From the records below, pull each line that has "tile".
BEGIN Supplied records
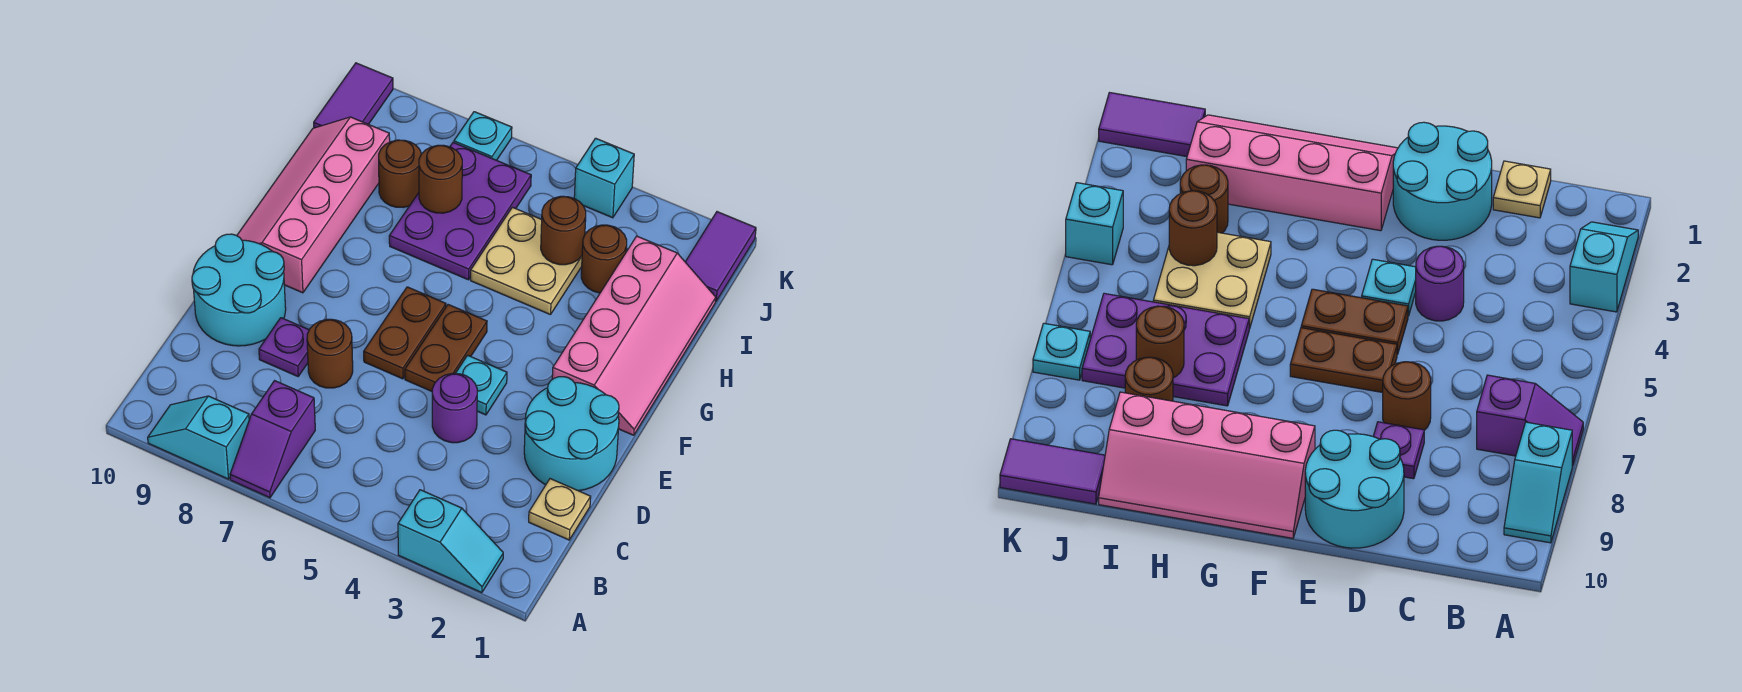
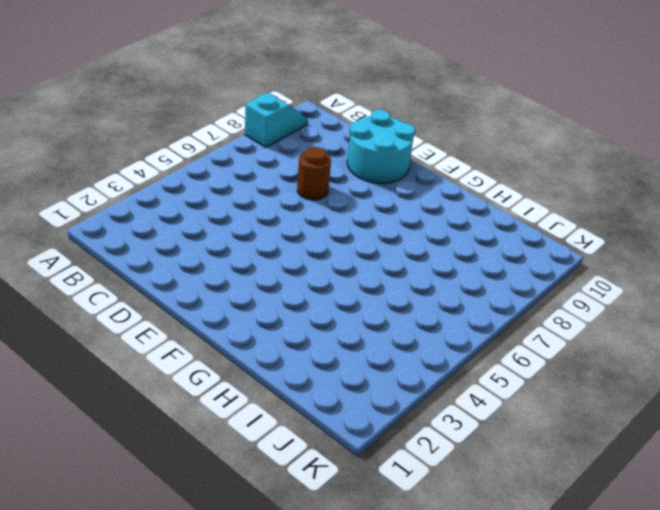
none -> cyan slope A2:A3 level 1 top 3
none -> purple slope A7:B7 level 1 top B
none -> tan plate C1 level 1

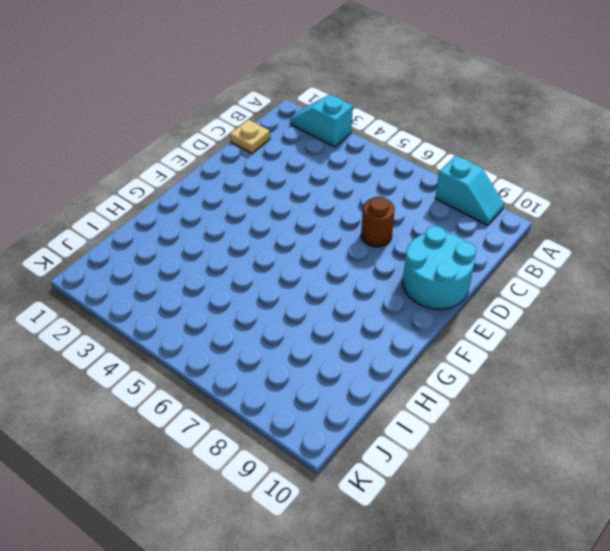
none -> purple slope A7:B7 level 1 top B
none -> cyan round brick D1:E2 level 1
none -> purple round brick D4 level 1

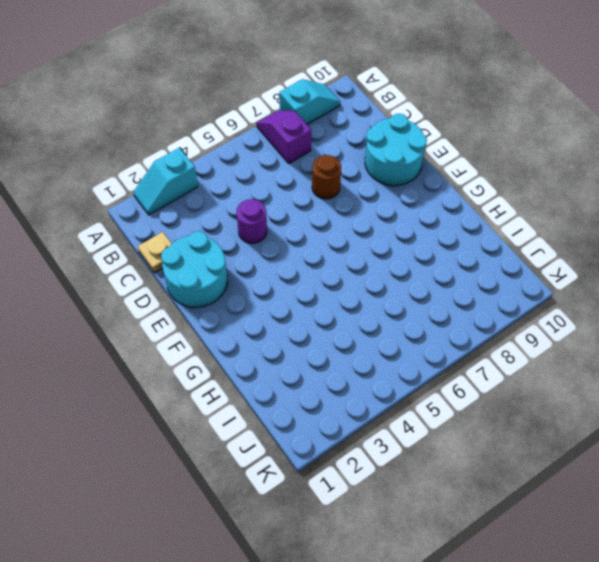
none -> purple plate D8 level 1
none -> cyan plate E4 level 1
none -> brown plate E5:F5 level 1

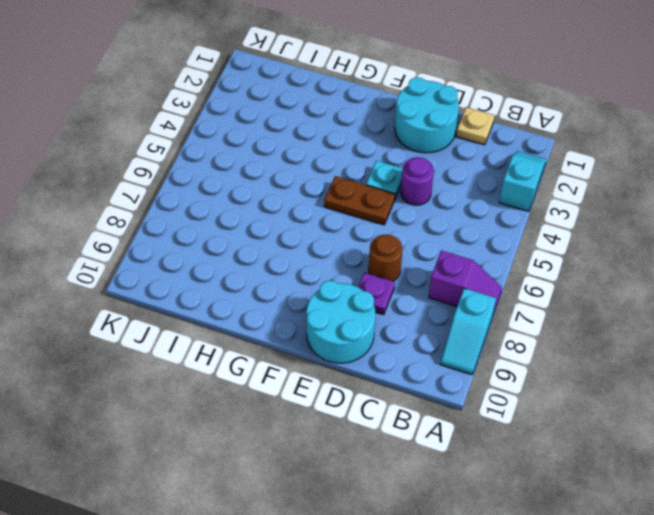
none -> brown plate E6:F6 level 1
none -> pink slope F1:I2 level 1 top 2
none -> pink slope F9:I10 level 1 top 9

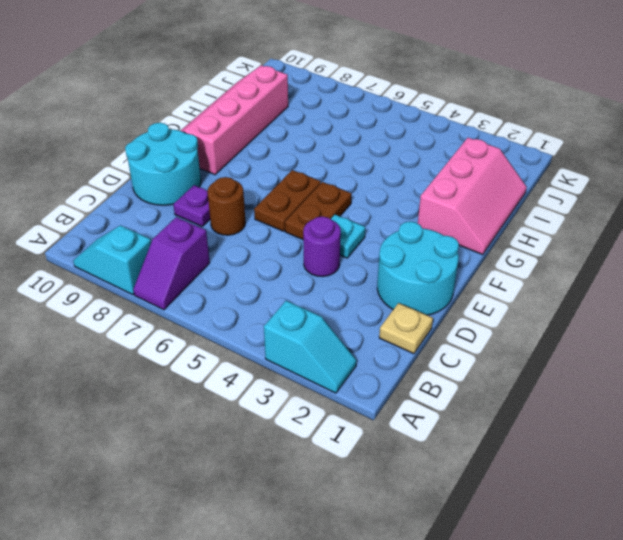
pink slope G1:I2 level 1 top 2 -> pink slope F1:I2 level 1 top 2
none -> tan plate H4:I5 level 1
none -> purple plate H6:J7 level 1
none -> brown round brick I3 level 1

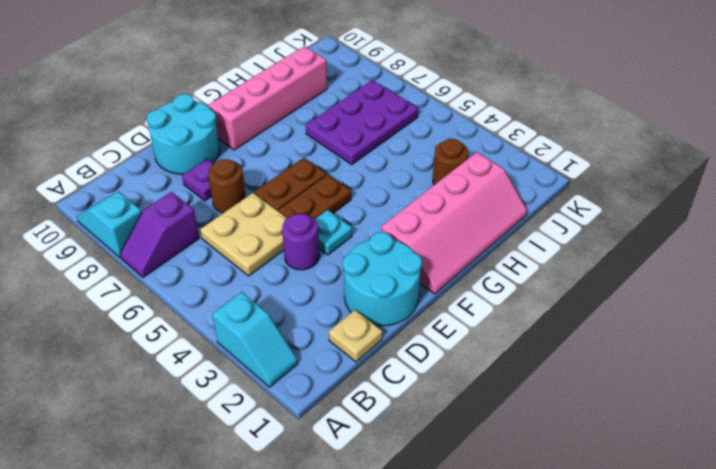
tan plate C5:D6 level 1 -> tan plate H4:I5 level 1
none -> brown round brick I8 level 1
none -> purple tile J1:K1 level 1
none -> purple tile J10:K10 level 1

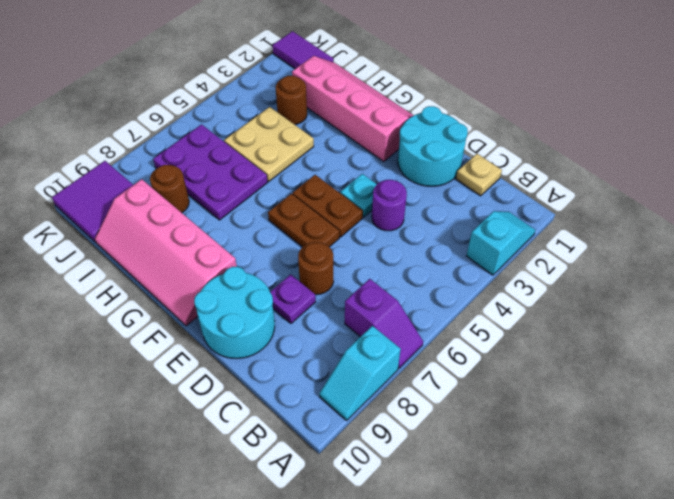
purple tile J9:K10 level 1 -> purple tile J10:K10 level 1
none -> cyan brick K4 level 1
none -> cyan plate K7 level 1
none -> brown round brick I4 level 2

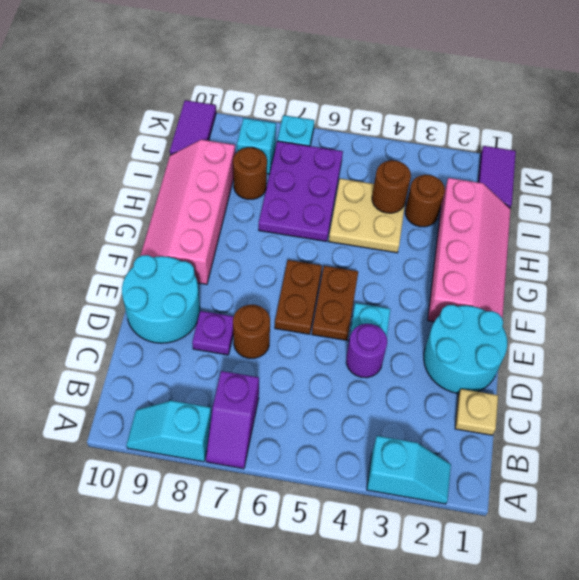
cyan brick J8 level 1 -> cyan brick K4 level 1
none -> brown round brick I7 level 2

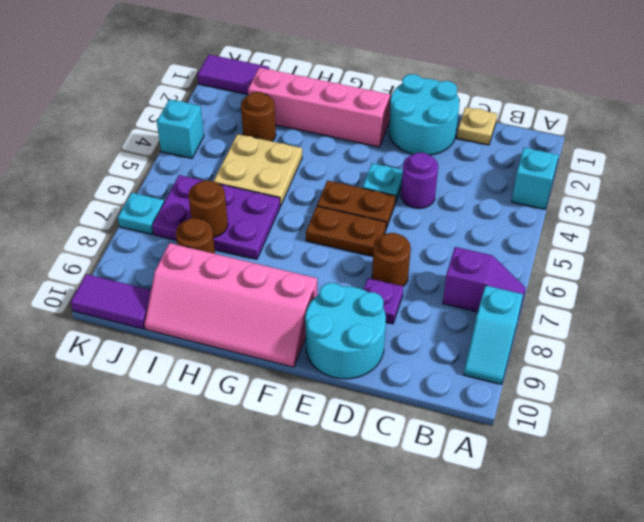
none -> brown round brick I4 level 2

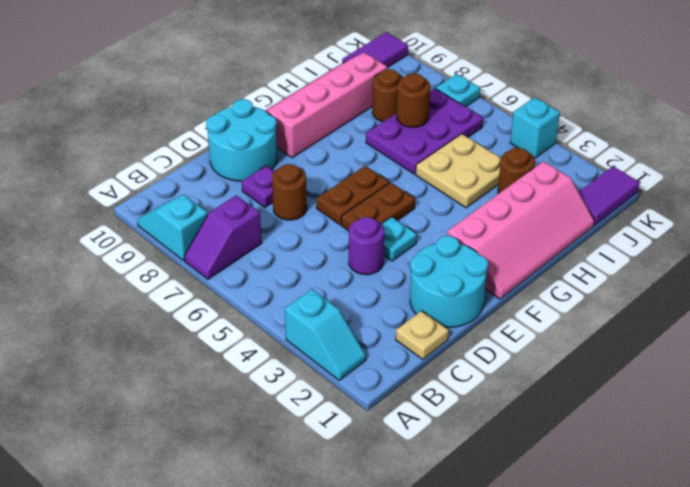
none -> brown round brick I4 level 2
END Supplied records
| Exercise solution |
none -> purple tile J1:K1 level 1
none -> purple tile J10:K10 level 1
purple tile J9:K10 level 1 -> purple tile J10:K10 level 1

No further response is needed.